GOAL OF THE EXERCISE: If a record contains a picture, skip the picture and transcribe the rest exactly.

SUPPLIED RECORDS:
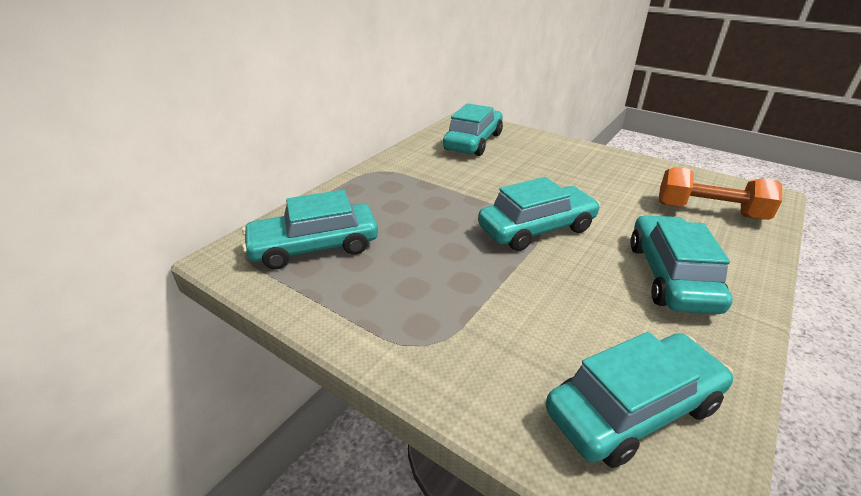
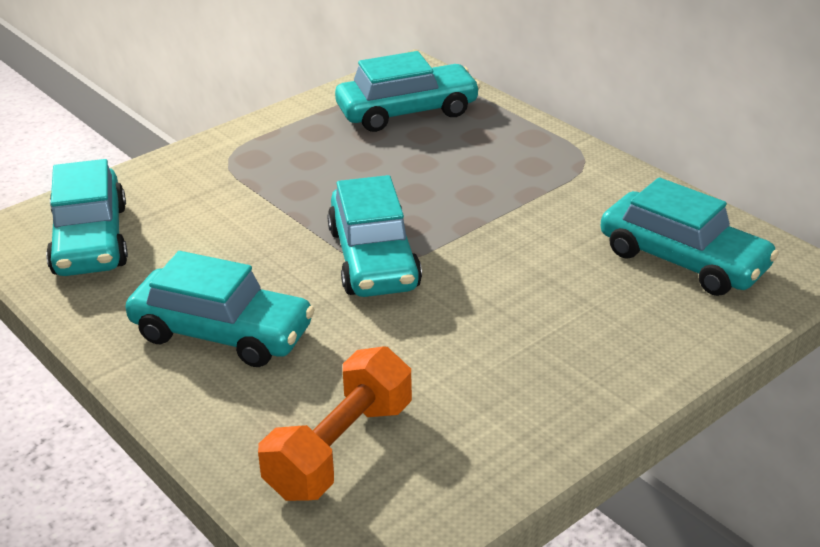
camera: 105 degrees right, 0 degrees up
(314, 247) = (407, 111): turquoise car -> turquoise car turned 75 degrees clockwise

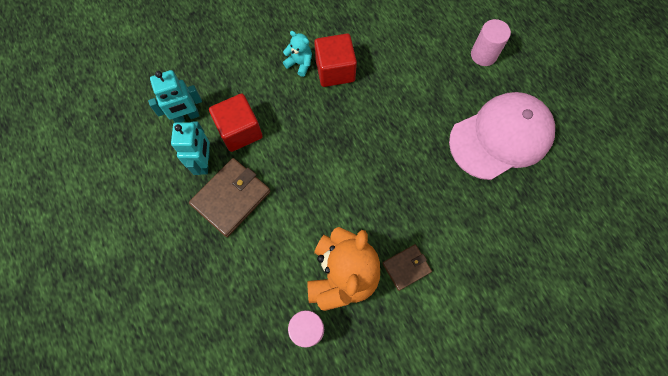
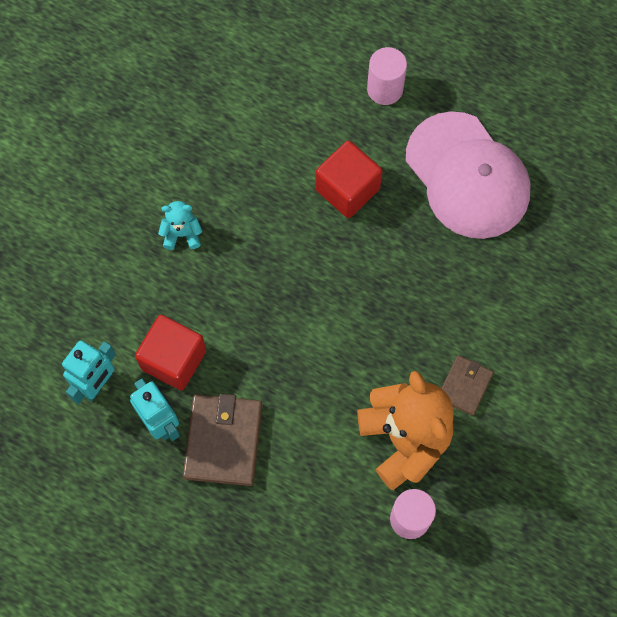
camera: 35 degrees left, 0 degrees up
(335, 70) = (229, 216): red cube -> red cube (347, 189)
(501, 137) = (467, 176): pink cap -> pink cap turned 120 degrees clockwise

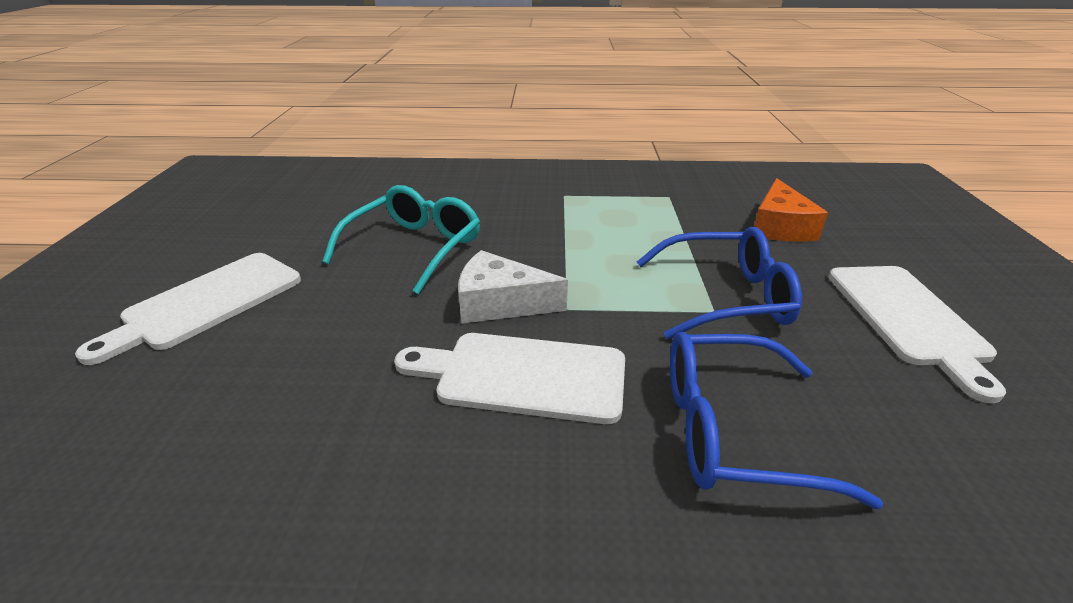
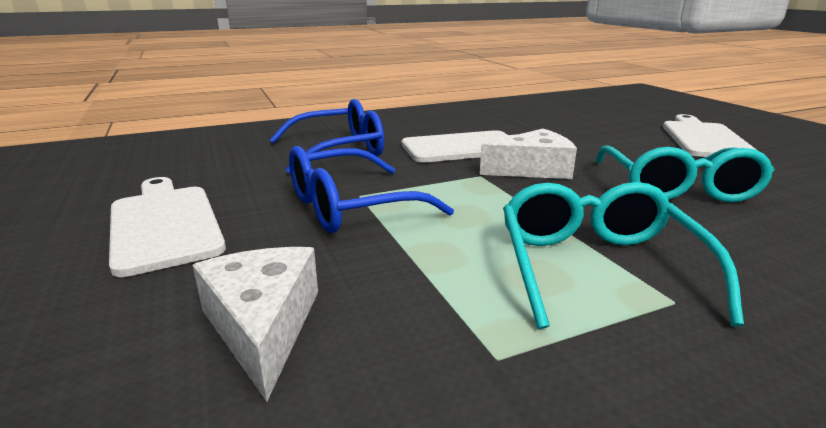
camera: 155 degrees right, 10 degrees down
(578, 214) = (597, 267): none -> turquoise glasses
(780, 227) = (262, 326): orange cheese -> white cheese

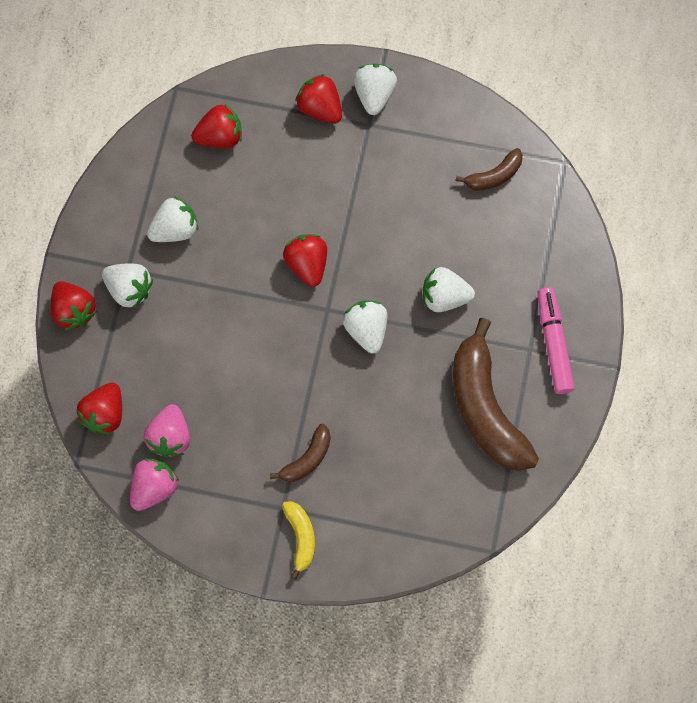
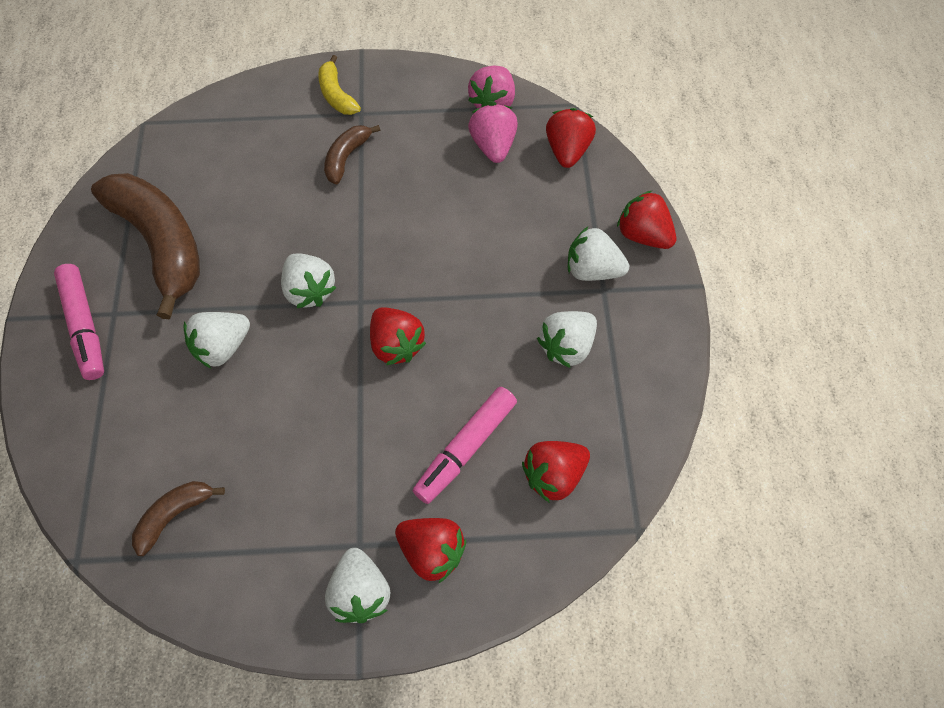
camera: 165 degrees right, 10 degrees down
(277, 171) = (465, 448): none -> pink marker
(444, 297) = (222, 347): white strawberry -> white strawberry turned 150 degrees clockwise

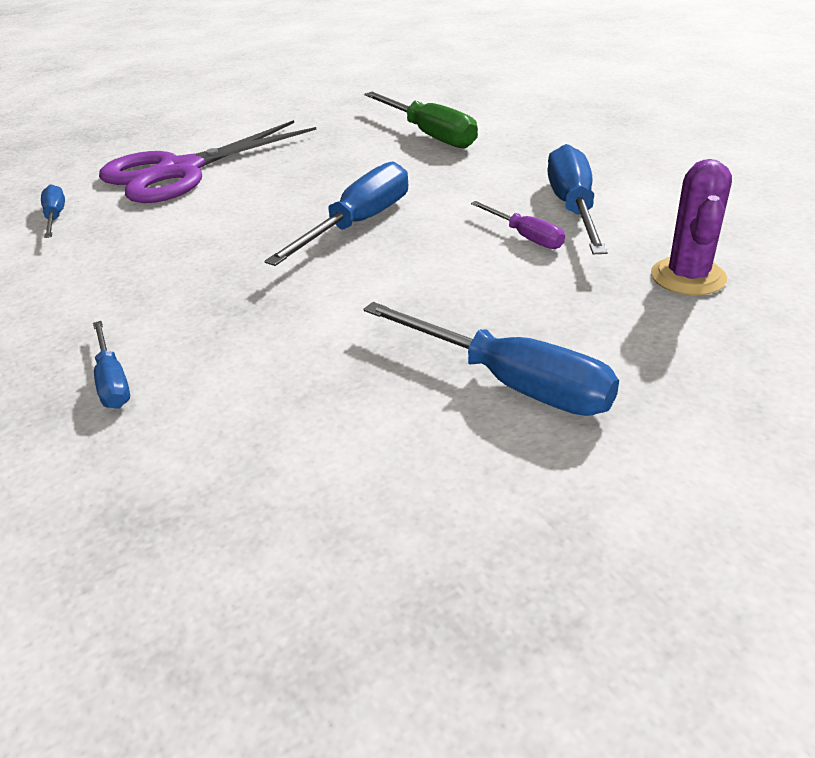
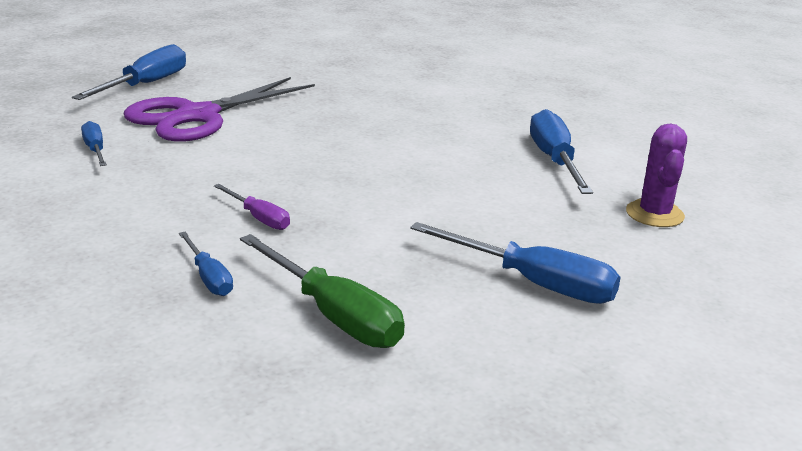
camera: 10 degrees left, 10 degrees down
(358, 224) = (377, 166): blue screwdriver -> blue screwdriver (145, 85)
(430, 135) = (417, 96): green screwdriver -> green screwdriver (333, 315)
(525, 237) = (521, 181): purple screwdriver -> purple screwdriver (259, 218)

RESPONSE FOR THIS EXERCISE:
camera: 105 degrees right, 0 degrees up
(314, 247) = (407, 111): turquoise car -> turquoise car turned 75 degrees clockwise

camera: 35 degrees left, 0 degrees up
(335, 70) = (229, 216): red cube -> red cube (347, 189)
(501, 137) = (467, 176): pink cap -> pink cap turned 120 degrees clockwise

camera: 155 degrees right, 10 degrees down
(578, 214) = (597, 267): none -> turquoise glasses
(780, 227) = (262, 326): orange cheese -> white cheese

camera: 165 degrees right, 10 degrees down
(277, 171) = (465, 448): none -> pink marker
(444, 297) = (222, 347): white strawberry -> white strawberry turned 150 degrees clockwise

camera: 10 degrees left, 10 degrees down
(358, 224) = (377, 166): blue screwdriver -> blue screwdriver (145, 85)
(430, 135) = (417, 96): green screwdriver -> green screwdriver (333, 315)
(525, 237) = (521, 181): purple screwdriver -> purple screwdriver (259, 218)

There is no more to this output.